Start of MATERIAL FOR THE TASK

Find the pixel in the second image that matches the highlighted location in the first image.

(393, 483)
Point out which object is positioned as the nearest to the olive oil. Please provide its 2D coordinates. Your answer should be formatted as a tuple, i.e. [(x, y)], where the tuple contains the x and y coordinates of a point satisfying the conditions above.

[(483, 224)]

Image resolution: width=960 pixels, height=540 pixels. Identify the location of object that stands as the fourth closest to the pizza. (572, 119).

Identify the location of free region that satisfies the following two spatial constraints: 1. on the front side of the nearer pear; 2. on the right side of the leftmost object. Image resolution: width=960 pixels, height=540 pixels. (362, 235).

End of MATERIAL FOR THE TASK

YOUR INSTRUCTIONS: Return every one of the entries above verbatim, reproducing each line without any alteration.

FINISHED TASK:
Find the pixel in the second image that matches the highlighted location in the first image.

(393, 483)
Point out which object is positioned as the nearest to the olive oil. Please provide its 2D coordinates. Your answer should be formatted as a tuple, i.e. [(x, y)], where the tuple contains the x and y coordinates of a point satisfying the conditions above.

[(483, 224)]

Image resolution: width=960 pixels, height=540 pixels. Identify the location of object that stands as the fourth closest to the pizza. (572, 119).

Identify the location of free region that satisfies the following two spatial constraints: 1. on the front side of the nearer pear; 2. on the right side of the leftmost object. Image resolution: width=960 pixels, height=540 pixels. (362, 235).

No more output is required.